* How to complete this task: Every line in the data below that holds "objects" should be found and copied.

* Source material:

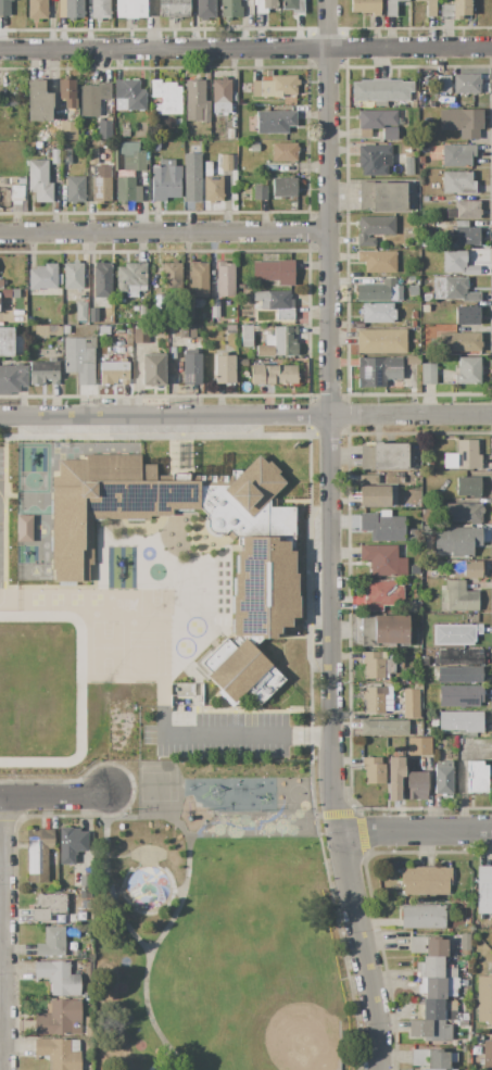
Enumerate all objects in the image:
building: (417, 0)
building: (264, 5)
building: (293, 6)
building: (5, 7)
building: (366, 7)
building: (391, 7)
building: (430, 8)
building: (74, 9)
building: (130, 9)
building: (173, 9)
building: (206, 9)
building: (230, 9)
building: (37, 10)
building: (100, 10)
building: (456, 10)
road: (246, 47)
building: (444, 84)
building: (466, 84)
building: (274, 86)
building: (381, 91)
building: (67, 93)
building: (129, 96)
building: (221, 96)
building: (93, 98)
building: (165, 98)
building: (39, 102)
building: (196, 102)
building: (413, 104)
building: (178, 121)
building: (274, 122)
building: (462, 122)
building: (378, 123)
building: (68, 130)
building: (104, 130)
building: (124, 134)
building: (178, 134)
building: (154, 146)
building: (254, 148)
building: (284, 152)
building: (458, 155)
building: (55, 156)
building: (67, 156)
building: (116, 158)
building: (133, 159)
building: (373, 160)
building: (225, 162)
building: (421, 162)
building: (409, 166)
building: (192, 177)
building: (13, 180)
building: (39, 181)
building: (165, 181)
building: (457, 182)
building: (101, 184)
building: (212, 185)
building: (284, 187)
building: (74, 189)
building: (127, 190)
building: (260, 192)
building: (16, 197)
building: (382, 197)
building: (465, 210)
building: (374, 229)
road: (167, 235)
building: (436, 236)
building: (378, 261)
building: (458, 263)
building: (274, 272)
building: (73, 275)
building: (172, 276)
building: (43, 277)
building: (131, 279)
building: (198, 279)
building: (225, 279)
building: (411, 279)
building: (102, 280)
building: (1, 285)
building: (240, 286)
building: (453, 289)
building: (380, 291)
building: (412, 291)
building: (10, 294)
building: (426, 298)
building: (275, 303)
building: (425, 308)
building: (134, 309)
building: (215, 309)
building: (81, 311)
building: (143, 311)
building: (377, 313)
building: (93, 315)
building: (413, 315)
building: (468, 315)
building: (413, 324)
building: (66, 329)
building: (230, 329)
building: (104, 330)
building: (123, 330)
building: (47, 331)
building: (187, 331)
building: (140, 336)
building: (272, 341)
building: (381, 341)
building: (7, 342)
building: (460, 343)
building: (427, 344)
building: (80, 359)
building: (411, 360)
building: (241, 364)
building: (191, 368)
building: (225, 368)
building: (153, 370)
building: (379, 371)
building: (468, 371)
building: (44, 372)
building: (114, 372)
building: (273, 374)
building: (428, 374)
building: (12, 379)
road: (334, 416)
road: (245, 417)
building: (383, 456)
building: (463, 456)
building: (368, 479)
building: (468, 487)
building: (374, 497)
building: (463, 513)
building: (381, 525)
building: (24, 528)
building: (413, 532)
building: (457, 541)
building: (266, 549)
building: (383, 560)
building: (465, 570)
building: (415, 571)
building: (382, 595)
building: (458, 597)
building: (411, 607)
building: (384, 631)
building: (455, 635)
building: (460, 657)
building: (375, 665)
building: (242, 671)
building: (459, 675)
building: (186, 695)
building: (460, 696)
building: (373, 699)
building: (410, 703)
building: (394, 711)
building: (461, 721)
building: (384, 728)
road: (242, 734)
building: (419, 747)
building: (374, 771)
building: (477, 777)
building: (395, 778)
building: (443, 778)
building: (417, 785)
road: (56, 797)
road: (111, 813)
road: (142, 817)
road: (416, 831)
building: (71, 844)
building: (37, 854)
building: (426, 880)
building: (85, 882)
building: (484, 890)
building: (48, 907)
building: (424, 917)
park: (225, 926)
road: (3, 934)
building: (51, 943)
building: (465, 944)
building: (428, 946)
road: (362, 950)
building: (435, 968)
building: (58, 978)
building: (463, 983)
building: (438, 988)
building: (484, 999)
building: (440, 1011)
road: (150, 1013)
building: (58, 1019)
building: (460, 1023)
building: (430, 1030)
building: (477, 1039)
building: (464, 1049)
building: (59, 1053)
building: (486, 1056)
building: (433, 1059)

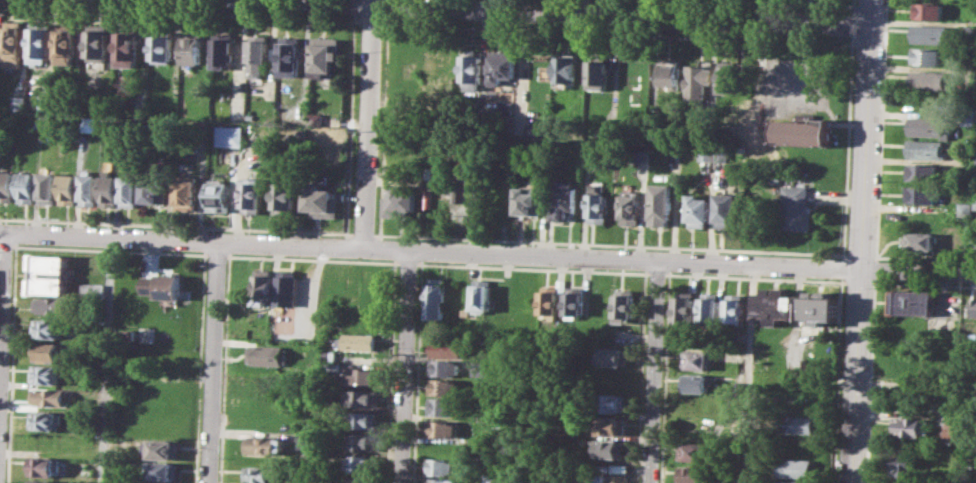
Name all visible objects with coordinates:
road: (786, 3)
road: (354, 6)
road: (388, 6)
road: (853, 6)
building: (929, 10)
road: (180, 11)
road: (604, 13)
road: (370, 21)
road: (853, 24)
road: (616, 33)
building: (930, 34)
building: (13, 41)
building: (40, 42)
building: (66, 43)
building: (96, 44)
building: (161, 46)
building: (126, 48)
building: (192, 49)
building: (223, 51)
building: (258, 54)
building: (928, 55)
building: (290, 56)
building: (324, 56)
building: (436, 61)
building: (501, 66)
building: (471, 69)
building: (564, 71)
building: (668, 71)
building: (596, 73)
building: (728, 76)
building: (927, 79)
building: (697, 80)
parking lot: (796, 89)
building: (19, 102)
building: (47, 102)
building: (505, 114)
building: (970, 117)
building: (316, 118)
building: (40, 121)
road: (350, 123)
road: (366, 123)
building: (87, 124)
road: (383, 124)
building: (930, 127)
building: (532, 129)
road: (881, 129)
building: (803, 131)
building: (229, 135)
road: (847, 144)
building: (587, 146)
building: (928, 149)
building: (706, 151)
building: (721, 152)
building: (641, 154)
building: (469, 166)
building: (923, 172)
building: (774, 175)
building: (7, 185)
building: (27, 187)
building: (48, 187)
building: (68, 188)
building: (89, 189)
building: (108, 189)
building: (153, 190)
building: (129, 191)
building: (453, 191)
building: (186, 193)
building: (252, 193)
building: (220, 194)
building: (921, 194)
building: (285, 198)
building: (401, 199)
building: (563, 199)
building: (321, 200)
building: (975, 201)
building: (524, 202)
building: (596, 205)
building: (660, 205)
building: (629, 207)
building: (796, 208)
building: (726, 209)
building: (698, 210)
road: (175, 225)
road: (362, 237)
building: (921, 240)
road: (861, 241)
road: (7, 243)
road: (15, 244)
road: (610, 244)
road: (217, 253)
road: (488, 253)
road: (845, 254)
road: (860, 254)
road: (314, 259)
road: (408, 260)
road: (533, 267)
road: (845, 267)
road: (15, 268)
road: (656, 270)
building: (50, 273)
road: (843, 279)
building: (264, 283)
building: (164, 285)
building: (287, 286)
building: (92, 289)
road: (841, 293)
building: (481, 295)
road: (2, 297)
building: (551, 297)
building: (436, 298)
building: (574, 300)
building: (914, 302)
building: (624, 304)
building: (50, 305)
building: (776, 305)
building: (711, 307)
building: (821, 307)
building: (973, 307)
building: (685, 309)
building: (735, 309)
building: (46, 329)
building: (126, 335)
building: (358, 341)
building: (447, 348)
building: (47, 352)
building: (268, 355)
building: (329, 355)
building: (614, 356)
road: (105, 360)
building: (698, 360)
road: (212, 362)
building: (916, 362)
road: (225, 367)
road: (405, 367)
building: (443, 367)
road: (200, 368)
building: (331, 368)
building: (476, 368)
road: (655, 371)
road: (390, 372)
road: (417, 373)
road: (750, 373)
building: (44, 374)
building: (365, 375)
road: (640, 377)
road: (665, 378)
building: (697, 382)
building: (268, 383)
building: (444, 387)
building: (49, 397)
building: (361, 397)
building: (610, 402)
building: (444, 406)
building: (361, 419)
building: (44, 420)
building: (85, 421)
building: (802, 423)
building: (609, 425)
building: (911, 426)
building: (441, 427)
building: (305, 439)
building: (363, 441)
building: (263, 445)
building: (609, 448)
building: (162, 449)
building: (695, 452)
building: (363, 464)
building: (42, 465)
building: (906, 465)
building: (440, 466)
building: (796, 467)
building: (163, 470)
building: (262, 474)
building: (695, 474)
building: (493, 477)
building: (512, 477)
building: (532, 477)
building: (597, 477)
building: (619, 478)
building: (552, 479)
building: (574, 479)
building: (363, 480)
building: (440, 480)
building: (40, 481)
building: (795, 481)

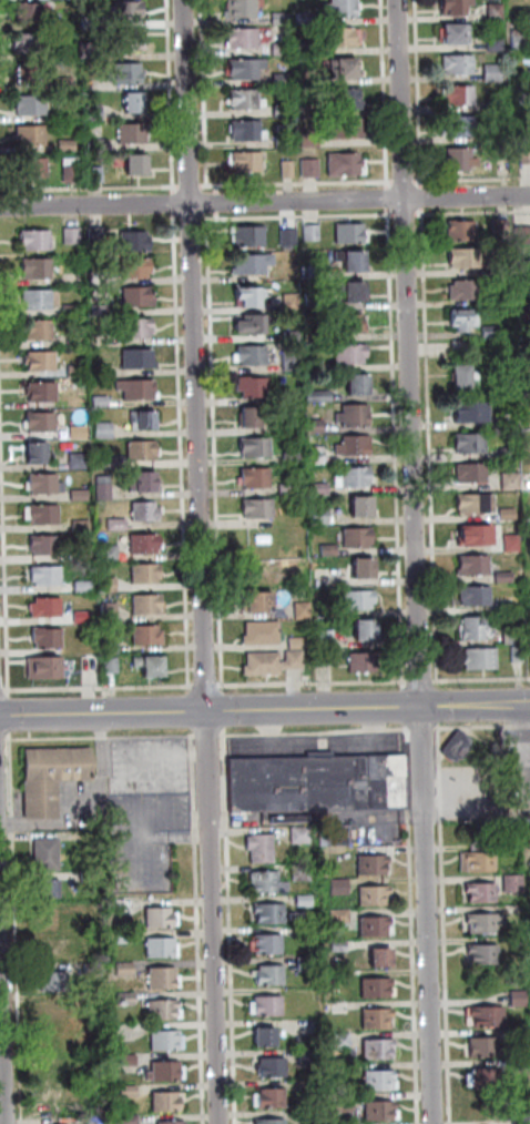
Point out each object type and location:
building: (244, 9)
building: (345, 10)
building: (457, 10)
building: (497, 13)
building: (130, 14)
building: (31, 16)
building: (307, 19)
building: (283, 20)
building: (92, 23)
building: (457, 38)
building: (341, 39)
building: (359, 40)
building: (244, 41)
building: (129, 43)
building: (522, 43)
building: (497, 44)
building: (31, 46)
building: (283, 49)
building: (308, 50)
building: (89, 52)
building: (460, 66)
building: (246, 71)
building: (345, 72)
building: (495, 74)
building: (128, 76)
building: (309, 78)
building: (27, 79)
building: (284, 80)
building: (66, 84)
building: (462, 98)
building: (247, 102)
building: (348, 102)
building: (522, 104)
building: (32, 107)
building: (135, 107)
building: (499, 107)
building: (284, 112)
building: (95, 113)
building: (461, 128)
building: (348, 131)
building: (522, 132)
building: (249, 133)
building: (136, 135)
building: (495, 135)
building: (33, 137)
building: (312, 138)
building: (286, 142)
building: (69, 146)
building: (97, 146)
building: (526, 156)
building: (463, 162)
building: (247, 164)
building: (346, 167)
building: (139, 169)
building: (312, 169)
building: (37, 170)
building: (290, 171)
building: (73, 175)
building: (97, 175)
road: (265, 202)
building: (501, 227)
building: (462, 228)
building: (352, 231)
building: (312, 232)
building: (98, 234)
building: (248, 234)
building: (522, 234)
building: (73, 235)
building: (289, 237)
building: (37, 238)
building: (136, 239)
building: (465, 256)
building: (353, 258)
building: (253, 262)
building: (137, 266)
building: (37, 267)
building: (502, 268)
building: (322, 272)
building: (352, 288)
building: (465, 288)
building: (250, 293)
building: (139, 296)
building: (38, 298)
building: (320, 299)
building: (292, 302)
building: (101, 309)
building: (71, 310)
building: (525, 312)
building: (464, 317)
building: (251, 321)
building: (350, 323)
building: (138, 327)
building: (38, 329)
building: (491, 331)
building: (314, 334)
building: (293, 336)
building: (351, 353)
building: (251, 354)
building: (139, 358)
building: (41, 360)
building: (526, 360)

* Task solution:
Enumerate all objects in the image:
Name all visible objects with coordinates:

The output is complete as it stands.